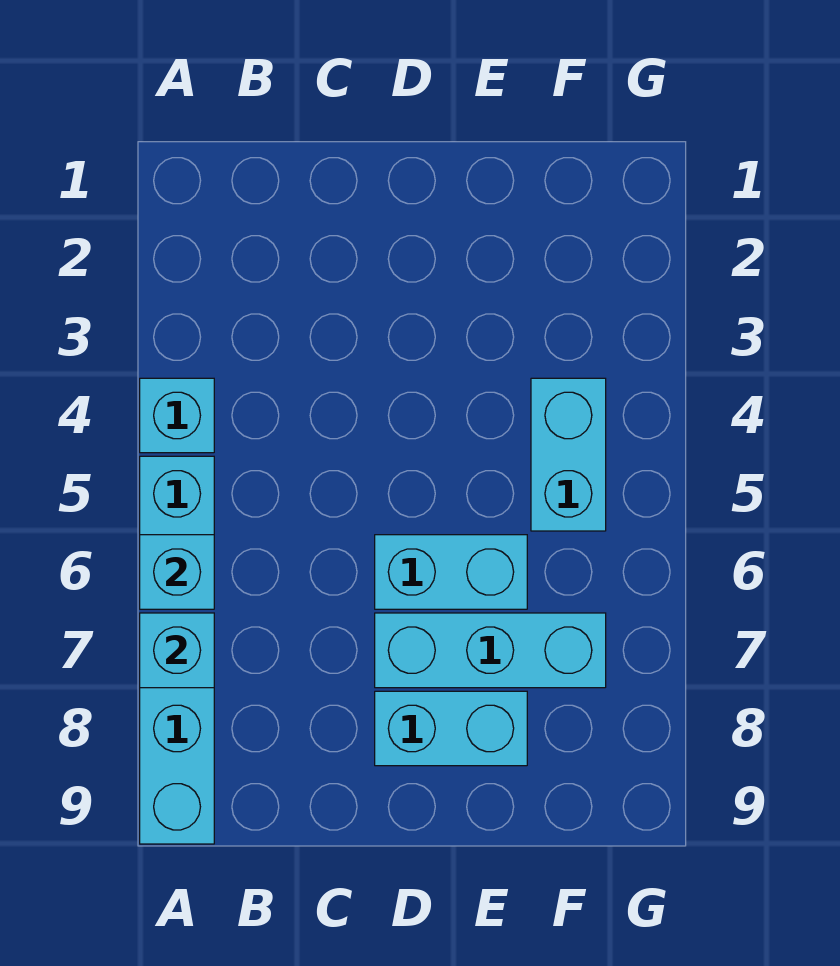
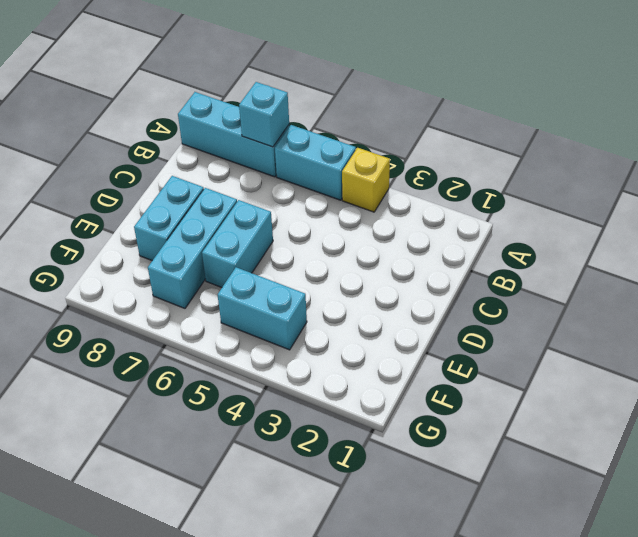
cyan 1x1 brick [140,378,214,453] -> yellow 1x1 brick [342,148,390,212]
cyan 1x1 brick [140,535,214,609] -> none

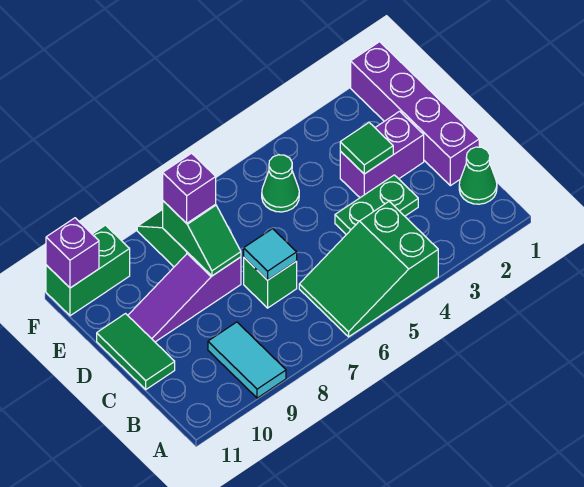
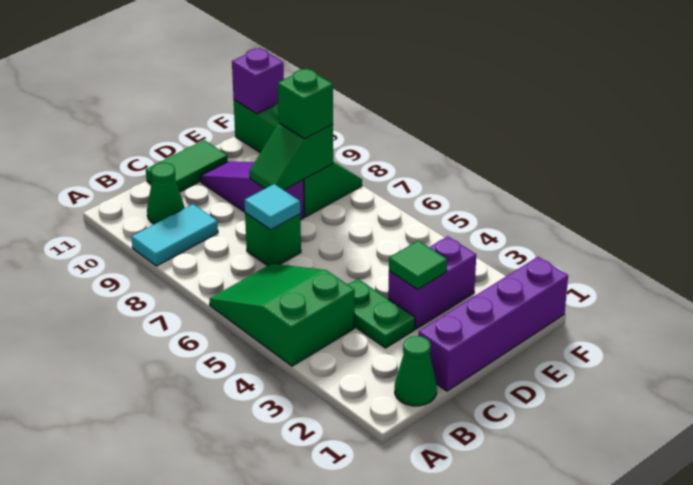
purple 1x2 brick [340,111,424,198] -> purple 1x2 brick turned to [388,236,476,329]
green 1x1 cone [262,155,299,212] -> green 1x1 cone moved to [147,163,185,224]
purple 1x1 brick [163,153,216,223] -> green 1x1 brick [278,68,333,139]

========

= Problem requirements =
Copy, with no alteration, the line that contains "green 1x1 cone [262,155,299,212]" and each remaining line of the listing above.

= Response below =
green 1x1 cone [262,155,299,212] -> green 1x1 cone moved to [147,163,185,224]
purple 1x1 brick [163,153,216,223] -> green 1x1 brick [278,68,333,139]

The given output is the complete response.